- PROVIDED RECORDS
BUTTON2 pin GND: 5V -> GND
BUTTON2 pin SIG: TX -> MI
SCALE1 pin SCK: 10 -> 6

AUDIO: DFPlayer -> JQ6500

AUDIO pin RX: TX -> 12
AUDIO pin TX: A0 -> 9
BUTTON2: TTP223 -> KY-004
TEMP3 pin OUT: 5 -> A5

- PROBLEM TO SOLVE
Scan the material for the word "AUDIO". Return every line where it is found.

- EXERCISE RESPONSE
AUDIO: DFPlayer -> JQ6500
AUDIO pin RX: TX -> 12
AUDIO pin TX: A0 -> 9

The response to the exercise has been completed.